WHAT THIS TASK INVOLVES: Exactly as written, transcribe the data from its opening line through the line containing "new: ebony milk carton (121 377)". Leave every picture out.

Dataset excerpts:
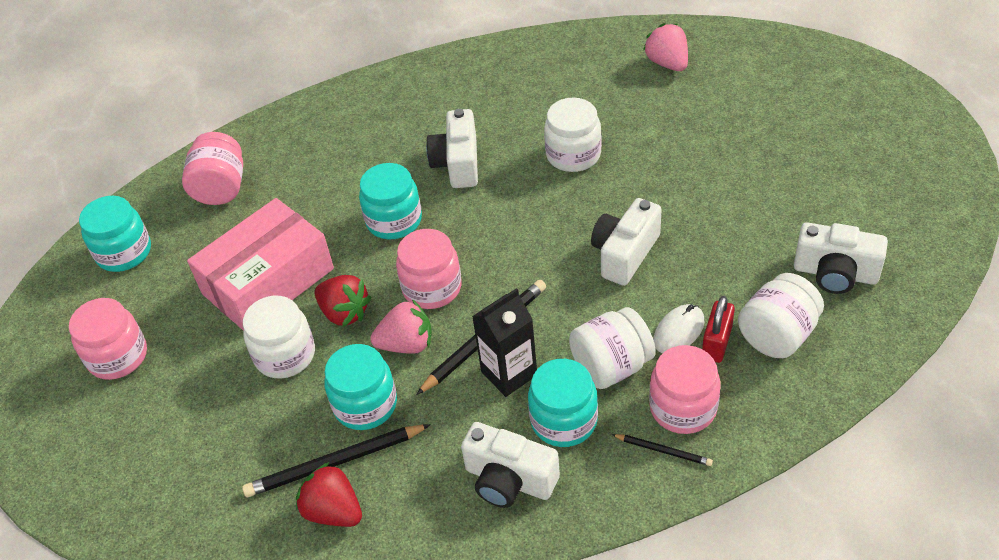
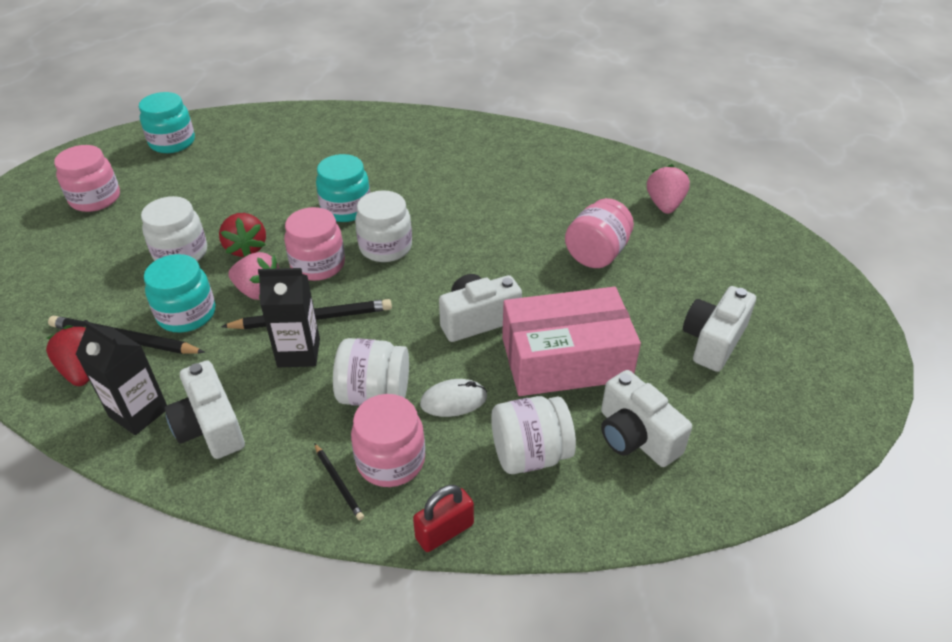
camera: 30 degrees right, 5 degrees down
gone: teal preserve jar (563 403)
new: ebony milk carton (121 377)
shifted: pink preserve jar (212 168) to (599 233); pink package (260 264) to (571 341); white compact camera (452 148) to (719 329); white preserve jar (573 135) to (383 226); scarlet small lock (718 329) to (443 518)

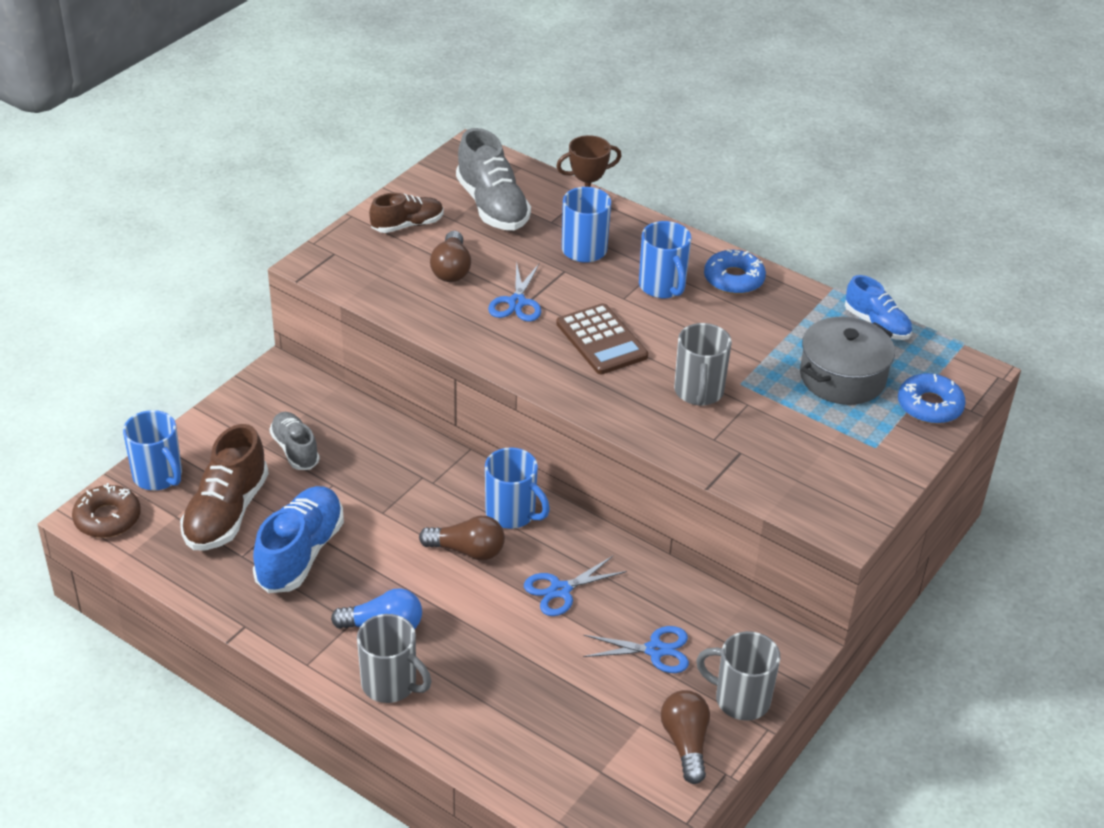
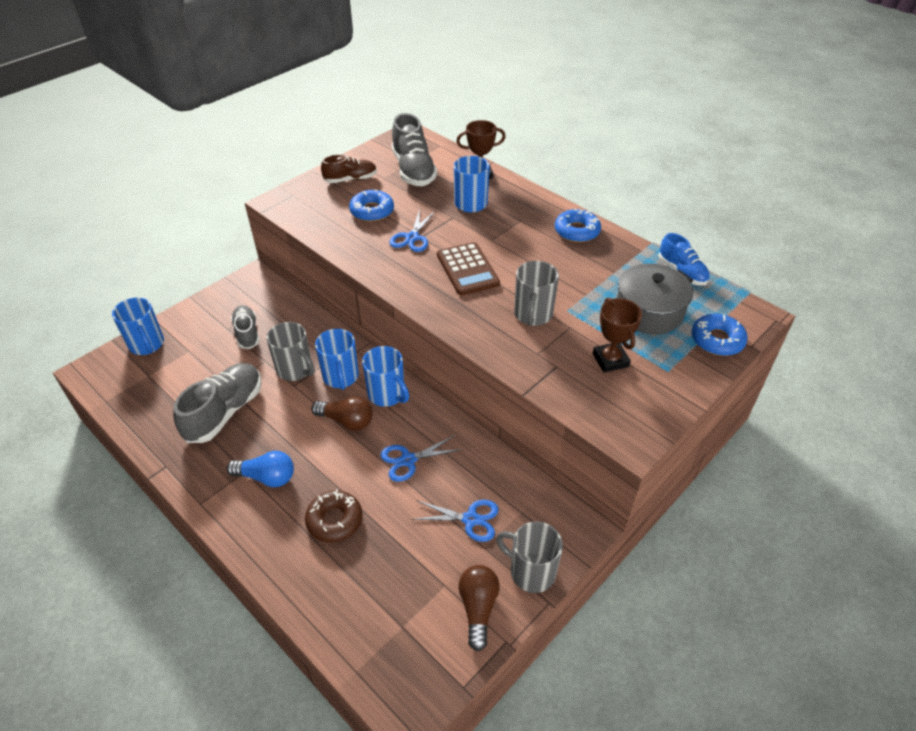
camera: 10 degrees right, 5 degrees up
gone: dark brown lace-up shoe (224 487)
new: dark brown prize cup (617 335)
shifted: dark brown glazed donut (106 510) to (333 516); grey coffee mug (394 658) to (290 351); blue coffee mug (665 259) to (337 359)
swapped: dark brown bulb (450 256) to blue glazed donut (371 205)
repainted: blue lace-up shoe (298 539) to grey lace-up shoe (217 403)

OUTPUT FOR THIS TASK:
camera: 30 degrees right, 5 degrees down
gone: teal preserve jar (563 403)
new: ebony milk carton (121 377)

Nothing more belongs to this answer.